# Supplied data

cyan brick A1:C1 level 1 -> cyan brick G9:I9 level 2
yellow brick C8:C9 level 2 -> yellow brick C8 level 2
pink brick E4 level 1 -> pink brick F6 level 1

# Exercise objective
All of the material is to be copied word for word.

# Expected output
cyan brick A1:C1 level 1 -> cyan brick G9:I9 level 2
yellow brick C8:C9 level 2 -> yellow brick C8 level 2
pink brick E4 level 1 -> pink brick F6 level 1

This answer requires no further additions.